→ Data for the task:
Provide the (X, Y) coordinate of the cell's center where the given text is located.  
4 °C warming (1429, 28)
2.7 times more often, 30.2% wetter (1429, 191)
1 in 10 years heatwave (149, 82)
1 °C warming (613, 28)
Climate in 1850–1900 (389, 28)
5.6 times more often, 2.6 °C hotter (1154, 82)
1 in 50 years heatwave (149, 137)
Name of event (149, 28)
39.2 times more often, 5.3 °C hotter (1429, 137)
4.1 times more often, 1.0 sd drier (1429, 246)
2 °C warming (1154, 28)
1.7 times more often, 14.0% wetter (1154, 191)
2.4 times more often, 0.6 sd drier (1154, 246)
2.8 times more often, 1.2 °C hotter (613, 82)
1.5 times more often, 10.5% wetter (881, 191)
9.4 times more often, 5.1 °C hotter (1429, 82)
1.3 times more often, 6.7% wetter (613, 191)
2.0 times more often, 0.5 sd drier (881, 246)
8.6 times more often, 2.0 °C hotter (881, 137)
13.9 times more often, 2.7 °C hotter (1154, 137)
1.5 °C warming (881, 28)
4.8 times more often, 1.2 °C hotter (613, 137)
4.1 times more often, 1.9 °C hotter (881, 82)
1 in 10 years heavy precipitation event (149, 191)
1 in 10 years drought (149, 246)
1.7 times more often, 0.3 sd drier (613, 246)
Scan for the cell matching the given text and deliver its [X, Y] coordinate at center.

→ Exercise task: Extract every line of the entries above that contains the word "center", matching case exactly.

→ Exercise response:
Provide the (X, Y) coordinate of the cell's center where the given text is located.  
Scan for the cell matching the given text and deliver its [X, Y] coordinate at center.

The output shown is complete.